### Work to complete
Output the listing below exactly, minus its images.

### Dataset extract
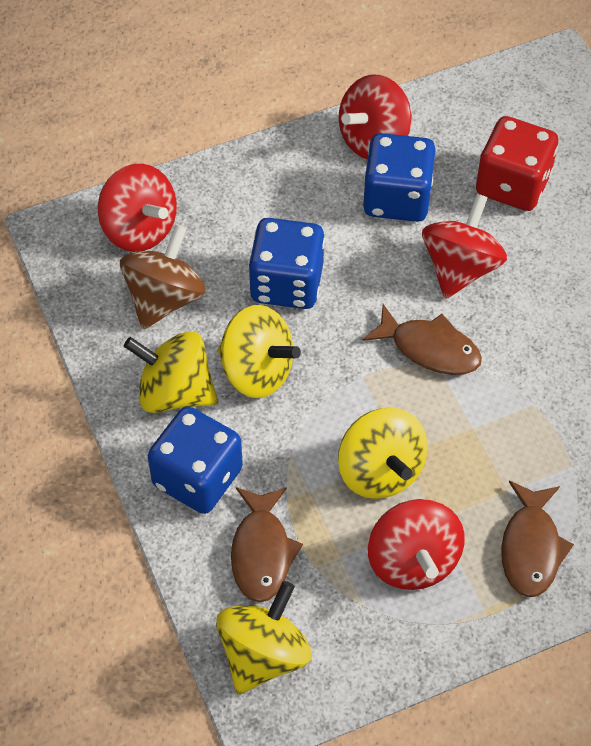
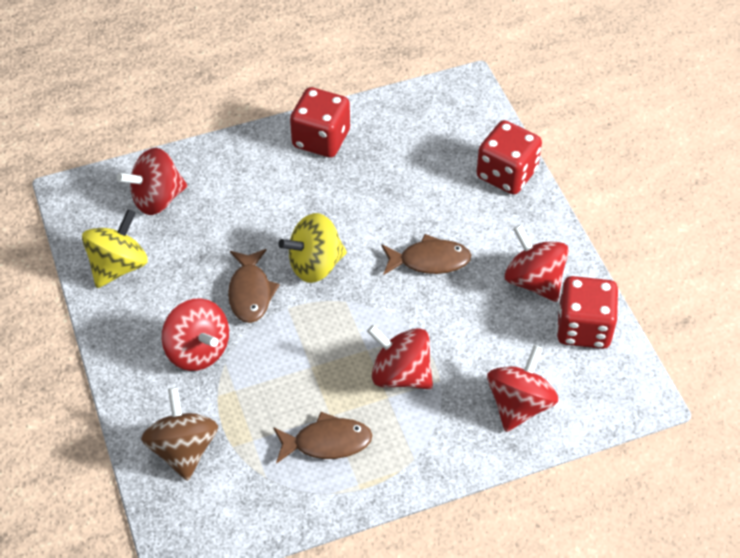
blue dice: 3 -> 0
red dice: 1 -> 3
red spinning top: 4 -> 5
yellow spinning top: 4 -> 2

### Output for this task
blue dice: 3 -> 0
red dice: 1 -> 3
red spinning top: 4 -> 5
yellow spinning top: 4 -> 2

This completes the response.